* **WHAT YOU SHOULD DO**
Each record below should be reproduced as it is written, with pictures left out entirely.

* **DATA FOR THE TASK**
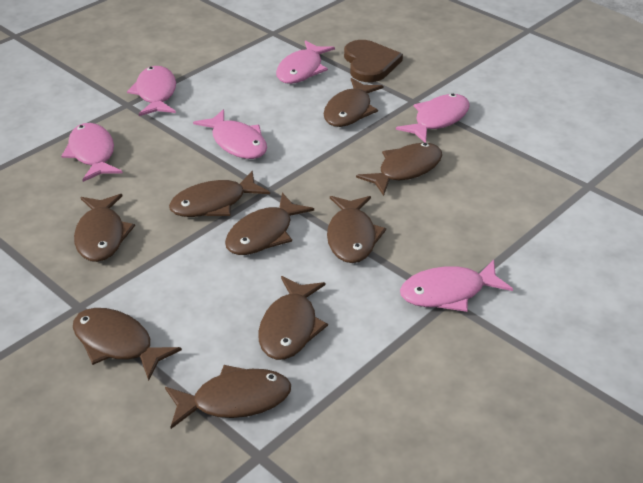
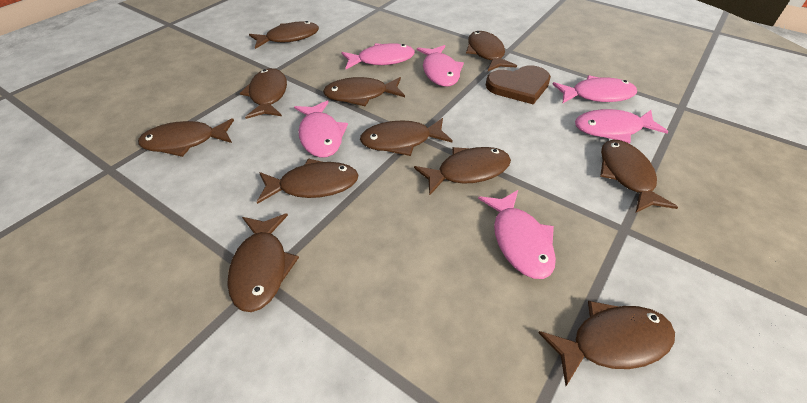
brown fish: 9 -> 11

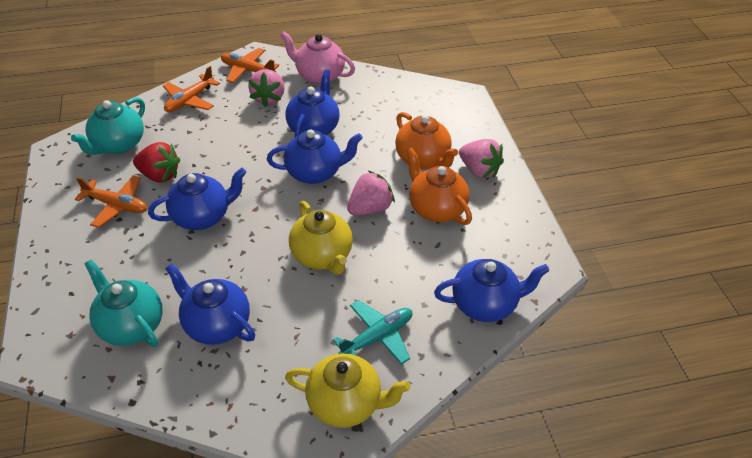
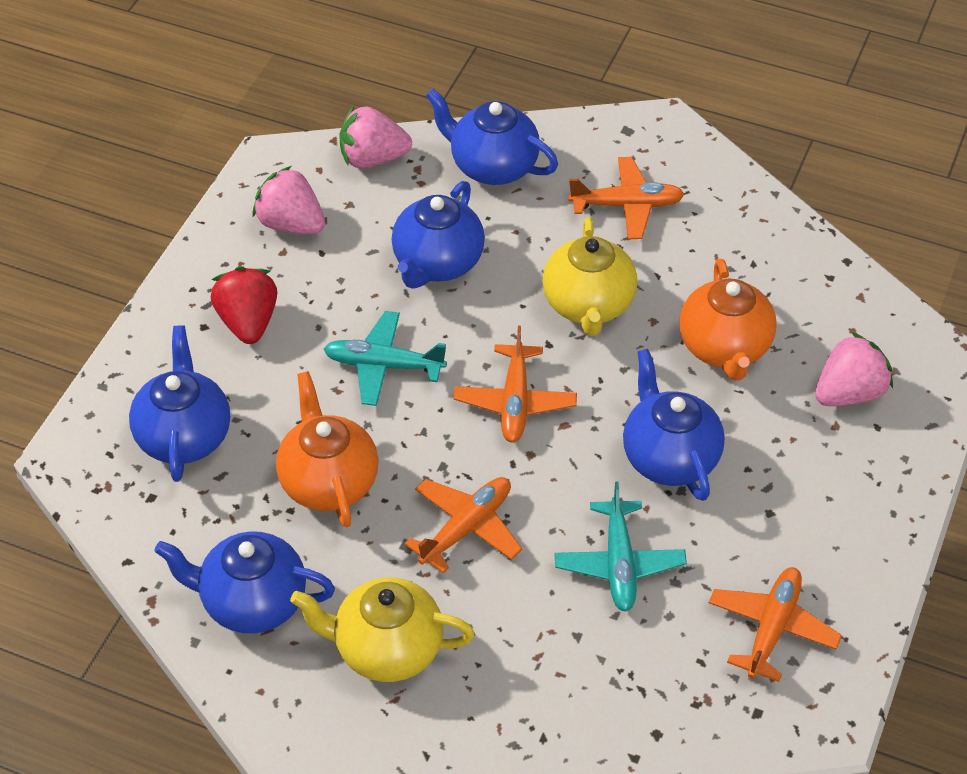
orange plane: 3 -> 4
pink teapot: 1 -> 0
turquoise plane: 1 -> 2
turquoise teapot: 2 -> 0

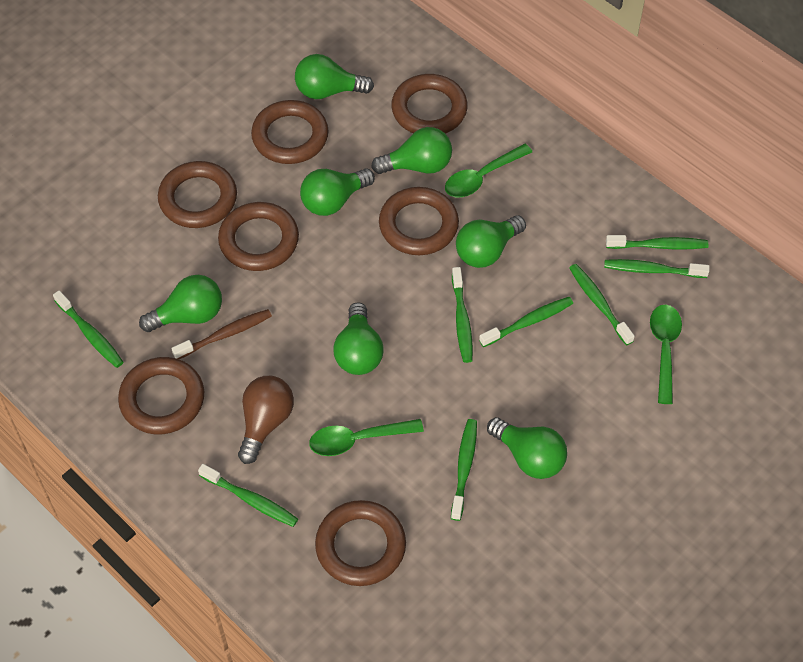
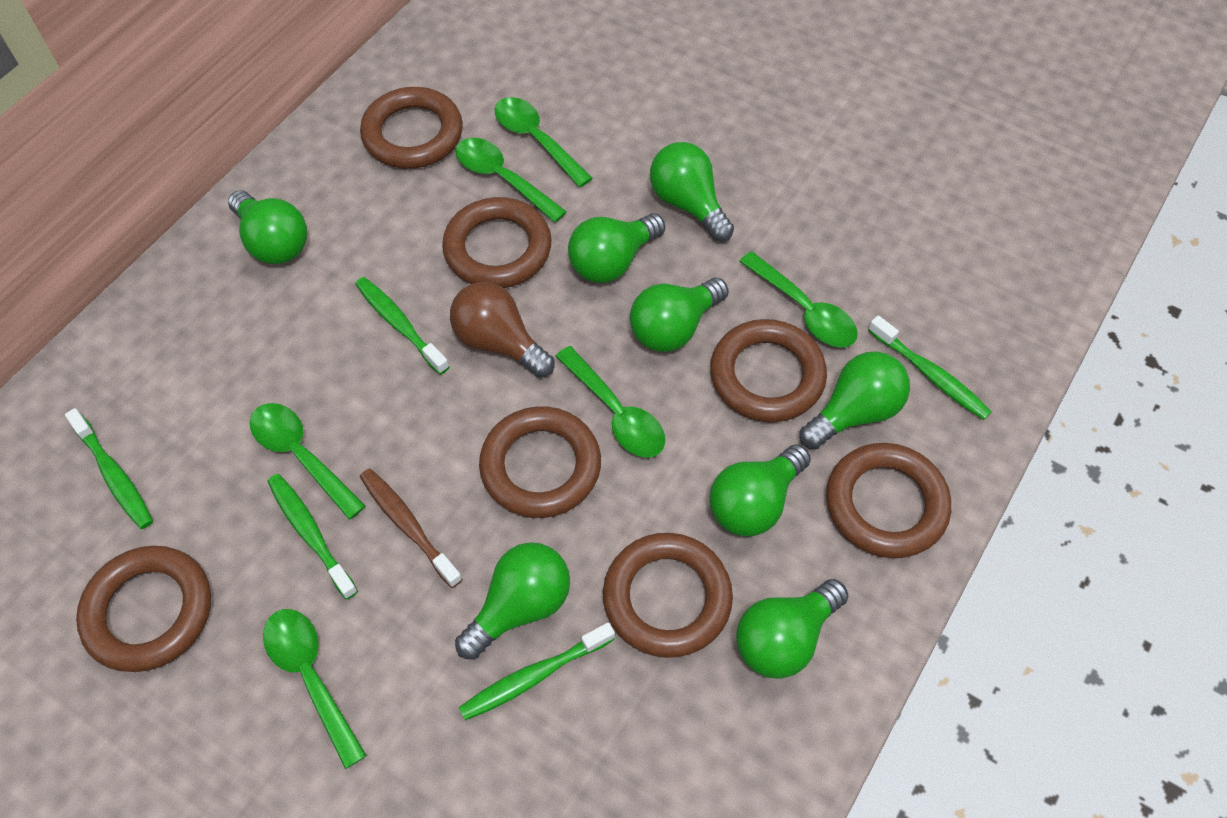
green light bulb: 7 -> 8
green spoon: 3 -> 6
green toothbrush: 8 -> 5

* **TASK RESULT**
brown fish: 9 -> 11

orange plane: 3 -> 4
pink teapot: 1 -> 0
turquoise plane: 1 -> 2
turquoise teapot: 2 -> 0

green light bulb: 7 -> 8
green spoon: 3 -> 6
green toothbrush: 8 -> 5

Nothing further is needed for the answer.